(Extracted data begins)

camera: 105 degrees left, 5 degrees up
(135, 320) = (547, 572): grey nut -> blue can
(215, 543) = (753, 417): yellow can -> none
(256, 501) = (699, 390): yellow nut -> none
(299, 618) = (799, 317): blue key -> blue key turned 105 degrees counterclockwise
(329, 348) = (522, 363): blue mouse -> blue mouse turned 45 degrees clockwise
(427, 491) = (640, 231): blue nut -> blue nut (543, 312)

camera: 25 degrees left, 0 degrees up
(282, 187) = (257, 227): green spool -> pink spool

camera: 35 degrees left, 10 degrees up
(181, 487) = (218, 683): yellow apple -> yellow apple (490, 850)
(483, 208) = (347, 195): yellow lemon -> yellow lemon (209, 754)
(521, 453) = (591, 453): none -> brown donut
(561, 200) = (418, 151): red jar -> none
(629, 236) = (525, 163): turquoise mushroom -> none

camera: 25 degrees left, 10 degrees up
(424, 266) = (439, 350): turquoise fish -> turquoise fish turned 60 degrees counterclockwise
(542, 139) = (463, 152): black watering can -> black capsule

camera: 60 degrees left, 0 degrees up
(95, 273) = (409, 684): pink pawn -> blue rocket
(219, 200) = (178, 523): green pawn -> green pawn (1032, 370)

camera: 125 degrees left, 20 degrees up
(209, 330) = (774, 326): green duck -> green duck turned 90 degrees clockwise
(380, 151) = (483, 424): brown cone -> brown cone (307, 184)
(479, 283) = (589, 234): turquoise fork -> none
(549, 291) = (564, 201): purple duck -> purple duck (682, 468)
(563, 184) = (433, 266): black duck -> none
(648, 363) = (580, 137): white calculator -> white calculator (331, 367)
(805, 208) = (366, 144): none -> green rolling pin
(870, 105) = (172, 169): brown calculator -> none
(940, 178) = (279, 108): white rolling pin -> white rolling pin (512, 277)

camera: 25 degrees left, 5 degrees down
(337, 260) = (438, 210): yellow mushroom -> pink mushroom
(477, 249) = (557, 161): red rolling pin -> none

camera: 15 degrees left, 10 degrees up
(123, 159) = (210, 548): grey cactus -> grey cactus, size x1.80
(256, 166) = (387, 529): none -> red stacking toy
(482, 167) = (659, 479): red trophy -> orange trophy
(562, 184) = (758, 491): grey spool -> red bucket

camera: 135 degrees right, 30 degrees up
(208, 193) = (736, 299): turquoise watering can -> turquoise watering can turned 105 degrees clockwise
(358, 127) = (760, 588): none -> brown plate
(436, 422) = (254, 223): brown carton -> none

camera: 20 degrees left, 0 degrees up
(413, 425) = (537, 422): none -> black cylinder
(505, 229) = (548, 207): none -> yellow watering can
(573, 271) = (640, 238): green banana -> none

(Extracted data ends)

• _What to produce_
For the lines above, output exactly those from the line containing "(561, 200) = (418, 151): red jar -> none" through the line containing "camera: 135 degrees right, 30 degrees up", and skip the others.

• _Completed task_
(561, 200) = (418, 151): red jar -> none
(629, 236) = (525, 163): turquoise mushroom -> none

camera: 25 degrees left, 10 degrees up
(424, 266) = (439, 350): turquoise fish -> turquoise fish turned 60 degrees counterclockwise
(542, 139) = (463, 152): black watering can -> black capsule

camera: 60 degrees left, 0 degrees up
(95, 273) = (409, 684): pink pawn -> blue rocket
(219, 200) = (178, 523): green pawn -> green pawn (1032, 370)

camera: 125 degrees left, 20 degrees up
(209, 330) = (774, 326): green duck -> green duck turned 90 degrees clockwise
(380, 151) = (483, 424): brown cone -> brown cone (307, 184)
(479, 283) = (589, 234): turquoise fork -> none
(549, 291) = (564, 201): purple duck -> purple duck (682, 468)
(563, 184) = (433, 266): black duck -> none
(648, 363) = (580, 137): white calculator -> white calculator (331, 367)
(805, 208) = (366, 144): none -> green rolling pin
(870, 105) = (172, 169): brown calculator -> none
(940, 178) = (279, 108): white rolling pin -> white rolling pin (512, 277)

camera: 25 degrees left, 5 degrees down
(337, 260) = (438, 210): yellow mushroom -> pink mushroom
(477, 249) = (557, 161): red rolling pin -> none

camera: 15 degrees left, 10 degrees up
(123, 159) = (210, 548): grey cactus -> grey cactus, size x1.80
(256, 166) = (387, 529): none -> red stacking toy
(482, 167) = (659, 479): red trophy -> orange trophy
(562, 184) = (758, 491): grey spool -> red bucket

camera: 135 degrees right, 30 degrees up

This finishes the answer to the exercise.